- **Provided data**:
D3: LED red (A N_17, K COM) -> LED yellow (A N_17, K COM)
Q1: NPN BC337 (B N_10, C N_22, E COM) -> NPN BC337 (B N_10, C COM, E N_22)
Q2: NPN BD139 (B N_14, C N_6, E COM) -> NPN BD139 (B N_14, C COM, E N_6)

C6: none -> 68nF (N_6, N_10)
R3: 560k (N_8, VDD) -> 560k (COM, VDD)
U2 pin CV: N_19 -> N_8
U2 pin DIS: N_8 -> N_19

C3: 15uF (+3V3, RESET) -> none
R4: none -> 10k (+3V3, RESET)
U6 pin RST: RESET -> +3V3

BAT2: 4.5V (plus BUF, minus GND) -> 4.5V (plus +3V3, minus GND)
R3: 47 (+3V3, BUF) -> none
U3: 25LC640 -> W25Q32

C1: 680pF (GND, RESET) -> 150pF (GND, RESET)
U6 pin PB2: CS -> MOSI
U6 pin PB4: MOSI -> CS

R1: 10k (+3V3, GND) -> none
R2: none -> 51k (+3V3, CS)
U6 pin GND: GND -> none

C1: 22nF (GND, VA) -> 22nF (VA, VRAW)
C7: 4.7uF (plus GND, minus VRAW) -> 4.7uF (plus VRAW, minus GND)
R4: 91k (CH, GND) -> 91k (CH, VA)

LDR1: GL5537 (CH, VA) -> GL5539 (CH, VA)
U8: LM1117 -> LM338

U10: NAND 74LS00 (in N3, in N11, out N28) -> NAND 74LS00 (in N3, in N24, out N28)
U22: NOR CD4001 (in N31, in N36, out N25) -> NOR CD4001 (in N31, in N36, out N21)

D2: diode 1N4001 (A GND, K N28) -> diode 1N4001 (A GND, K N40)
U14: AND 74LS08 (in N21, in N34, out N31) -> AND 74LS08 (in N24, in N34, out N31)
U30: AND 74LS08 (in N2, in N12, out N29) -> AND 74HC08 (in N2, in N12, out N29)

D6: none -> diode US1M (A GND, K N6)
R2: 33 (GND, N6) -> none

- **What is being asked**: Your answer should consist of the lines from the listing that hold the word "diode".

- **Answer for the task**:
D2: diode 1N4001 (A GND, K N28) -> diode 1N4001 (A GND, K N40)
D6: none -> diode US1M (A GND, K N6)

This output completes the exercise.